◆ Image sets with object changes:
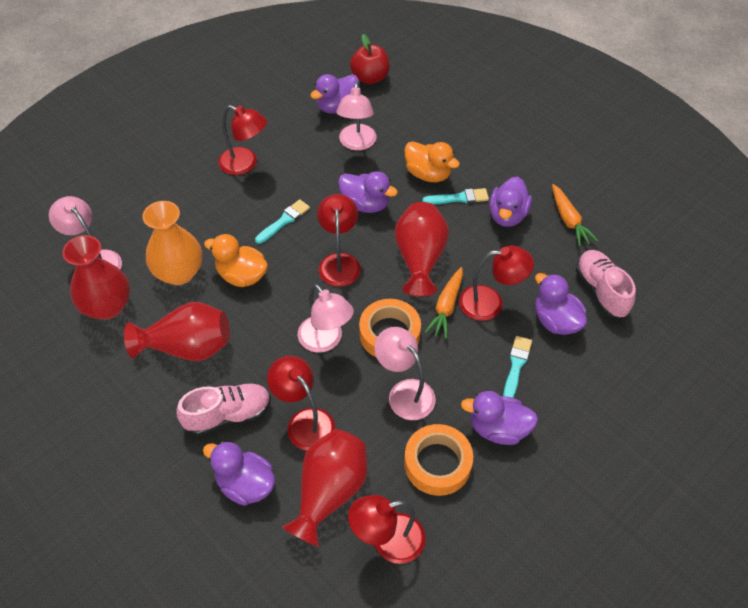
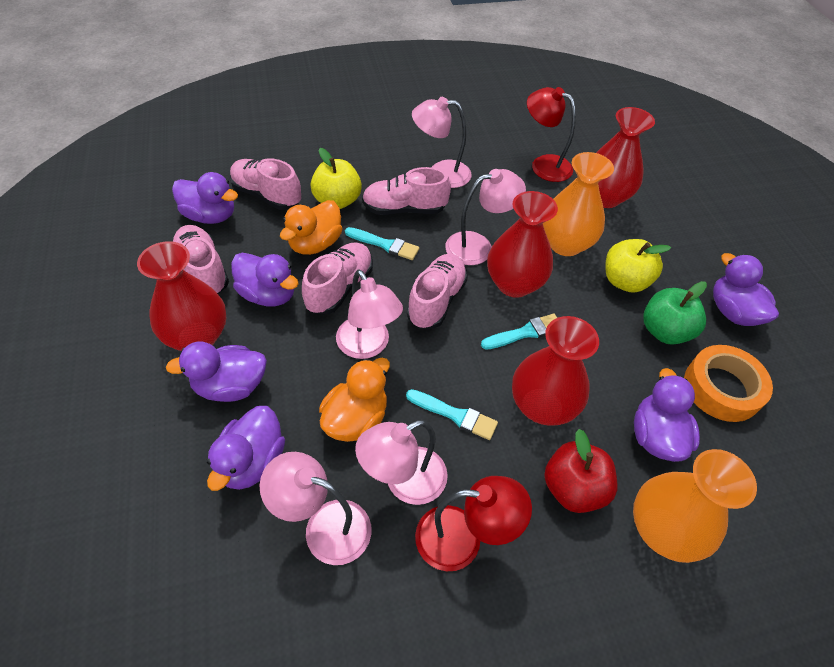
green apple: 0 -> 1
orange carrot: 2 -> 0
orange tape: 2 -> 1
orange vase: 1 -> 2
pink lamp: 4 -> 5
pink shoe: 2 -> 5
red lamp: 5 -> 2
yellow apple: 0 -> 2

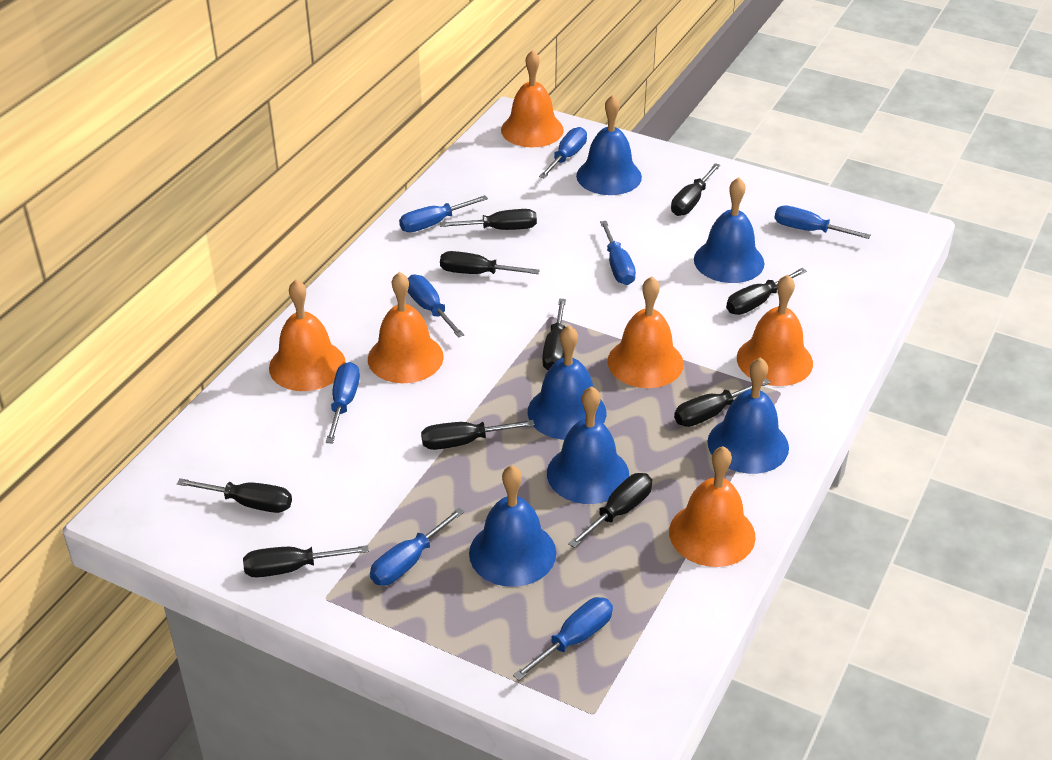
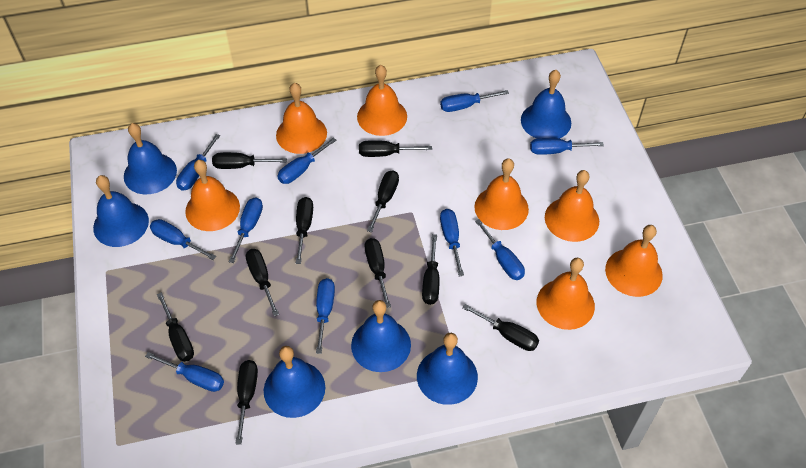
blue screwdriver: 8 -> 10
orange bell: 6 -> 7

◆ ASSIGNMENT: Return exactly the lines from the one with "pink shoe: 2 -> 5" through the last line of the entries above, both ends included. No pictures may appear in the copy.

◆ TASK SOLUTION:
pink shoe: 2 -> 5
red lamp: 5 -> 2
yellow apple: 0 -> 2

blue screwdriver: 8 -> 10
orange bell: 6 -> 7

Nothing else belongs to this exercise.